Exercise input:

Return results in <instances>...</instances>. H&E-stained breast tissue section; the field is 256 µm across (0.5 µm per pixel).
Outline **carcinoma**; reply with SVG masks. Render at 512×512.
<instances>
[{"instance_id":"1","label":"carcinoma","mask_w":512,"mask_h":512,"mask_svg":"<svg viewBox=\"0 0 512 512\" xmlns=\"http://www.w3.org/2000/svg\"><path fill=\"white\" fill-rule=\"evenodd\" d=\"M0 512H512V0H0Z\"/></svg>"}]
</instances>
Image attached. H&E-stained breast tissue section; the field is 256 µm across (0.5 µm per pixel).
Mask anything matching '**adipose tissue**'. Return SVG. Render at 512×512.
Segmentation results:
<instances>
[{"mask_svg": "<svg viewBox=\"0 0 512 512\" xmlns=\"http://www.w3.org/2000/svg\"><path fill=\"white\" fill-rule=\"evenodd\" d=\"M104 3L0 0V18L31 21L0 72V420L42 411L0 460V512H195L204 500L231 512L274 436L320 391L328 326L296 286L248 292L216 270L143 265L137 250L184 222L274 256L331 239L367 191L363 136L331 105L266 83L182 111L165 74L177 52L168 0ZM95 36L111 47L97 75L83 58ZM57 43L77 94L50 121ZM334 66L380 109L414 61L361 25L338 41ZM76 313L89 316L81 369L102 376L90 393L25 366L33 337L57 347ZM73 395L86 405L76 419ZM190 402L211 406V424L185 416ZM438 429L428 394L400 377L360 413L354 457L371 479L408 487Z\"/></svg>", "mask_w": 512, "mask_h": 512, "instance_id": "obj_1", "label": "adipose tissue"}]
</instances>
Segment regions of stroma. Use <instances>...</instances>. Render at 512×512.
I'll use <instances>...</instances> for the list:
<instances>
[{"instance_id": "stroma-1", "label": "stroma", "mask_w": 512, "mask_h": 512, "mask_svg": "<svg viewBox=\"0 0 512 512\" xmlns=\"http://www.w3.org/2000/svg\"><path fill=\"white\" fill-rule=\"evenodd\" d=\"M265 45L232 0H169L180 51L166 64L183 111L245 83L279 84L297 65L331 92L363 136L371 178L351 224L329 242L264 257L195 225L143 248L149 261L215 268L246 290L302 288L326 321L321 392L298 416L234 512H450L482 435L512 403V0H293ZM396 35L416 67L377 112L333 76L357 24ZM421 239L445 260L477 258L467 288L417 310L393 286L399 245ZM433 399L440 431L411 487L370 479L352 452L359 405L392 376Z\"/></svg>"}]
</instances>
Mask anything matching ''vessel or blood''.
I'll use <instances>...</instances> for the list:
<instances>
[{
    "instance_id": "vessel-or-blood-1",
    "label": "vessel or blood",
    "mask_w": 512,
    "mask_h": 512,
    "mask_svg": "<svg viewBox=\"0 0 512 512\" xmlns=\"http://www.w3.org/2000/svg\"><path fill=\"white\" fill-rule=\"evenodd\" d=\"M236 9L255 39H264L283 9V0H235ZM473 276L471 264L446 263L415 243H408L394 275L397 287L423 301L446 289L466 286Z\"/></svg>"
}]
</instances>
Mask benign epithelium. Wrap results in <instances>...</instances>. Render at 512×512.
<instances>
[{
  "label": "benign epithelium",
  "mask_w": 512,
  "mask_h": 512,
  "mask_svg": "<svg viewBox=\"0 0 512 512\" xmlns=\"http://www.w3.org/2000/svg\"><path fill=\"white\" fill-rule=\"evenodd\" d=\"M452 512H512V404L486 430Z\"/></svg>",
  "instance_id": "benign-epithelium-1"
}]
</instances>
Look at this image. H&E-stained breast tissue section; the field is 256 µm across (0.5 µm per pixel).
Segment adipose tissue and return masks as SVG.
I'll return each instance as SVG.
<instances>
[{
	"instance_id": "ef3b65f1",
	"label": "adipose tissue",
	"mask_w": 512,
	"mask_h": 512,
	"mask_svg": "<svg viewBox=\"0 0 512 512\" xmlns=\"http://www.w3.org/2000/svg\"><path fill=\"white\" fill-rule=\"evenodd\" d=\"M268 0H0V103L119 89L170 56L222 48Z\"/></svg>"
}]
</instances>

Stated task:
Please quote the data above in full, with no line missing.

Task response:
Return results in <instances>...</instances>. H&E-stained breast tissue section; the field is 256 µm across (0.5 µm per pixel).
Outline **carcinoma**; reply with SVG masks. Render at 512×512.
<instances>
[{"instance_id":"1","label":"carcinoma","mask_w":512,"mask_h":512,"mask_svg":"<svg viewBox=\"0 0 512 512\" xmlns=\"http://www.w3.org/2000/svg\"><path fill=\"white\" fill-rule=\"evenodd\" d=\"M0 512H512V0H0Z\"/></svg>"}]
</instances>
Image attached. H&E-stained breast tissue section; the field is 256 µm across (0.5 µm per pixel).
Mask anything matching '**adipose tissue**'. Return SVG. Render at 512×512.
Segmentation results:
<instances>
[{"mask_svg": "<svg viewBox=\"0 0 512 512\" xmlns=\"http://www.w3.org/2000/svg\"><path fill=\"white\" fill-rule=\"evenodd\" d=\"M104 3L0 0V18L31 21L0 72V420L42 411L0 460V512H195L204 500L231 512L274 436L320 391L328 326L296 286L248 292L216 270L143 265L137 250L184 222L274 256L331 239L367 191L363 136L331 105L266 83L182 111L165 74L177 52L168 0ZM95 36L111 47L97 75L83 58ZM57 43L77 94L50 121ZM334 66L380 109L414 61L361 25L338 41ZM76 313L89 316L81 369L102 376L90 393L25 366L33 337L57 347ZM73 395L86 405L76 419ZM190 402L211 406V424L185 416ZM438 429L428 394L400 377L360 413L354 457L371 479L408 487Z\"/></svg>", "mask_w": 512, "mask_h": 512, "instance_id": "obj_1", "label": "adipose tissue"}]
</instances>
Segment regions of stroma. Use <instances>...</instances>. Render at 512×512.
I'll use <instances>...</instances> for the list:
<instances>
[{"instance_id": "stroma-1", "label": "stroma", "mask_w": 512, "mask_h": 512, "mask_svg": "<svg viewBox=\"0 0 512 512\" xmlns=\"http://www.w3.org/2000/svg\"><path fill=\"white\" fill-rule=\"evenodd\" d=\"M265 45L232 0H169L180 51L166 64L183 111L245 83L279 84L297 65L331 92L363 136L371 178L351 224L329 242L264 257L195 225L143 248L149 261L215 268L246 290L302 288L326 321L321 392L298 416L234 512H450L482 435L512 403V0H293ZM396 35L416 67L377 112L333 76L357 24ZM421 239L445 260L477 258L467 288L417 310L393 286L399 245ZM433 399L440 431L411 487L370 479L352 452L359 405L392 376Z\"/></svg>"}]
</instances>
Mask anything matching ''vessel or blood''.
I'll use <instances>...</instances> for the list:
<instances>
[{
    "instance_id": "vessel-or-blood-1",
    "label": "vessel or blood",
    "mask_w": 512,
    "mask_h": 512,
    "mask_svg": "<svg viewBox=\"0 0 512 512\" xmlns=\"http://www.w3.org/2000/svg\"><path fill=\"white\" fill-rule=\"evenodd\" d=\"M236 9L255 39H264L283 9V0H235ZM473 276L471 264L446 263L415 243H408L394 275L397 287L423 301L446 289L466 286Z\"/></svg>"
}]
</instances>
Mask benign epithelium. Wrap results in <instances>...</instances>. Render at 512×512.
<instances>
[{
  "label": "benign epithelium",
  "mask_w": 512,
  "mask_h": 512,
  "mask_svg": "<svg viewBox=\"0 0 512 512\" xmlns=\"http://www.w3.org/2000/svg\"><path fill=\"white\" fill-rule=\"evenodd\" d=\"M452 512H512V404L486 430Z\"/></svg>",
  "instance_id": "benign-epithelium-1"
}]
</instances>
Look at this image. H&E-stained breast tissue section; the field is 256 µm across (0.5 µm per pixel).
Segment adipose tissue and return masks as SVG.
I'll return each instance as SVG.
<instances>
[{
	"instance_id": "ef3b65f1",
	"label": "adipose tissue",
	"mask_w": 512,
	"mask_h": 512,
	"mask_svg": "<svg viewBox=\"0 0 512 512\" xmlns=\"http://www.w3.org/2000/svg\"><path fill=\"white\" fill-rule=\"evenodd\" d=\"M268 0H0V103L119 89L170 56L222 48Z\"/></svg>"
}]
</instances>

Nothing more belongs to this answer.